Action item:
In the records below, find the line with "JP103 pin 2: +5V -> GND" and the line with "IC3 pin IB: FWD -> REV"; return exactly those lines and every line between them.

(Change listing data)
===============

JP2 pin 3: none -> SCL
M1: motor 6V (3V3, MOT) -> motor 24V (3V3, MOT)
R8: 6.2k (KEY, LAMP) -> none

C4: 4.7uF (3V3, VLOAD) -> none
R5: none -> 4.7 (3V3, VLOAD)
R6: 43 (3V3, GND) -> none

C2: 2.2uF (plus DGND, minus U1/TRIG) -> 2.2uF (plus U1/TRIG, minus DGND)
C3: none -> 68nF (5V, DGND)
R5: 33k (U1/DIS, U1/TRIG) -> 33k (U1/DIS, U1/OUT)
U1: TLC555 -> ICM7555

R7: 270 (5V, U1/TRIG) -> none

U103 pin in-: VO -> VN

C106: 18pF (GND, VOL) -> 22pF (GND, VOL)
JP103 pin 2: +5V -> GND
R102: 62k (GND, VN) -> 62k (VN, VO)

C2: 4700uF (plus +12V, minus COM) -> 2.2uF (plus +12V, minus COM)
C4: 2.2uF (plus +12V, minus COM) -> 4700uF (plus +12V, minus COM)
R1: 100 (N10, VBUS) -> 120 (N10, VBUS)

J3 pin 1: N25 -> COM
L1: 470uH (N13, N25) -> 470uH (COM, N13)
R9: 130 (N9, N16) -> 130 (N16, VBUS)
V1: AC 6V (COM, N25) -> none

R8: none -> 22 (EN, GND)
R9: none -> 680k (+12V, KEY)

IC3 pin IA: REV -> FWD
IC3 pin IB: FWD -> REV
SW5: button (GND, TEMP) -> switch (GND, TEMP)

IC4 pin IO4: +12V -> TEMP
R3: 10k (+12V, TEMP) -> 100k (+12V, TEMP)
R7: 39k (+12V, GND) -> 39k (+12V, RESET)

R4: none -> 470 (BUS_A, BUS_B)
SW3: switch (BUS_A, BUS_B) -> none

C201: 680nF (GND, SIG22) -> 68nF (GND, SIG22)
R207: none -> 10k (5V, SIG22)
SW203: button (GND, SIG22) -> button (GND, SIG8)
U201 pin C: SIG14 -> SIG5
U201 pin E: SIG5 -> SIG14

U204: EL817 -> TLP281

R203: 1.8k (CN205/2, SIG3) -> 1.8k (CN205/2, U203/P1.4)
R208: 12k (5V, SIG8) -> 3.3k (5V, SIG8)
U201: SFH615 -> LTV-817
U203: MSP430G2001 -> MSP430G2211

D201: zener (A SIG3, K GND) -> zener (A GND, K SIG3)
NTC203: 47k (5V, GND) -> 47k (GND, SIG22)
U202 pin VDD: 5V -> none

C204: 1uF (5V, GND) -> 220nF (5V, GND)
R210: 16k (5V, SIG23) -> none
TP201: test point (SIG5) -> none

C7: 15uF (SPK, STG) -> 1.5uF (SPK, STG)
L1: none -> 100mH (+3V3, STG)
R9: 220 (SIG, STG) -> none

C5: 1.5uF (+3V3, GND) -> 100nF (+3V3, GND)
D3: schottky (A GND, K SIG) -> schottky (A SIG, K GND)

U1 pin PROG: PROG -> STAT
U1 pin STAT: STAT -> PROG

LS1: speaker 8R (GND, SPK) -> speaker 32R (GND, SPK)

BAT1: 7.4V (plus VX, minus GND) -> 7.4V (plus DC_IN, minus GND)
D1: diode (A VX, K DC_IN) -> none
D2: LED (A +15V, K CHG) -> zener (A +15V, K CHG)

===============

Reply to the task:
JP103 pin 2: +5V -> GND
R102: 62k (GND, VN) -> 62k (VN, VO)

C2: 4700uF (plus +12V, minus COM) -> 2.2uF (plus +12V, minus COM)
C4: 2.2uF (plus +12V, minus COM) -> 4700uF (plus +12V, minus COM)
R1: 100 (N10, VBUS) -> 120 (N10, VBUS)

J3 pin 1: N25 -> COM
L1: 470uH (N13, N25) -> 470uH (COM, N13)
R9: 130 (N9, N16) -> 130 (N16, VBUS)
V1: AC 6V (COM, N25) -> none

R8: none -> 22 (EN, GND)
R9: none -> 680k (+12V, KEY)

IC3 pin IA: REV -> FWD
IC3 pin IB: FWD -> REV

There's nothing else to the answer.